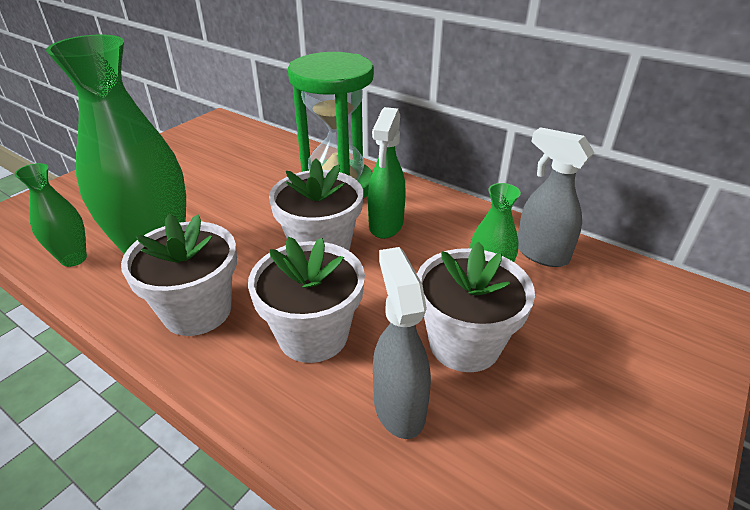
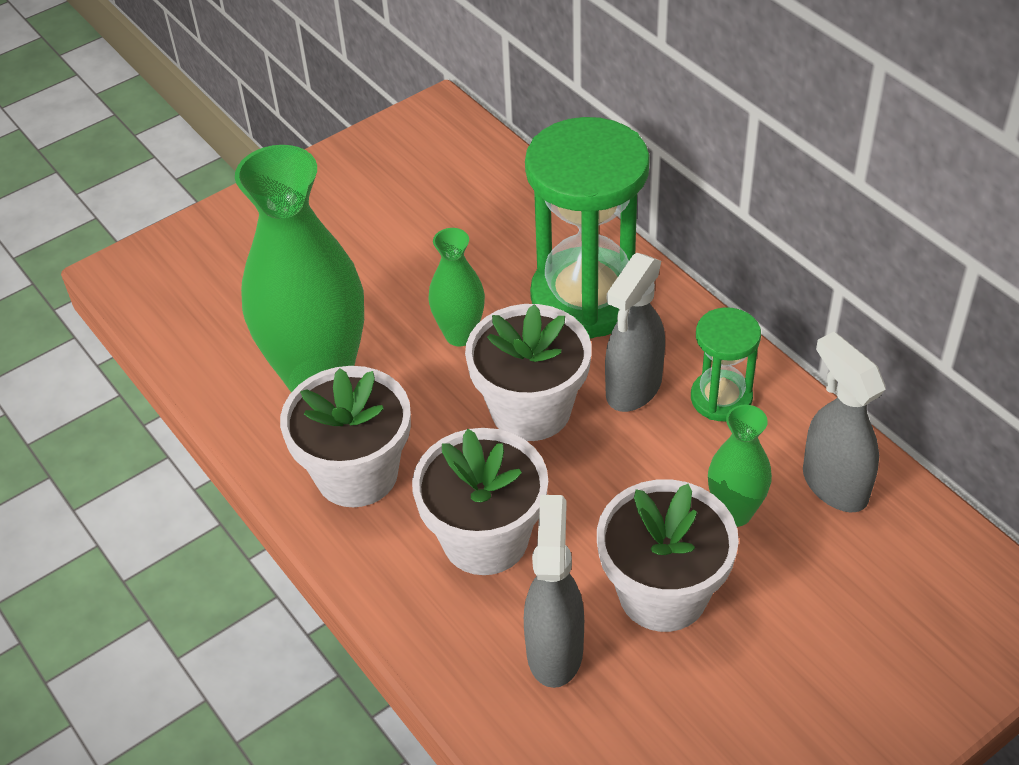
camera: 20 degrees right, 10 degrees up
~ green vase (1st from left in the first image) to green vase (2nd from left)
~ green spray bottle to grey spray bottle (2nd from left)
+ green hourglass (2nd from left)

-*-

_About this task_
Wherever the string "from" occurs in the listing, return the line it sits on.

_Answer to this exercise_
~ green vase (1st from left in the first image) to green vase (2nd from left)
~ green spray bottle to grey spray bottle (2nd from left)
+ green hourglass (2nd from left)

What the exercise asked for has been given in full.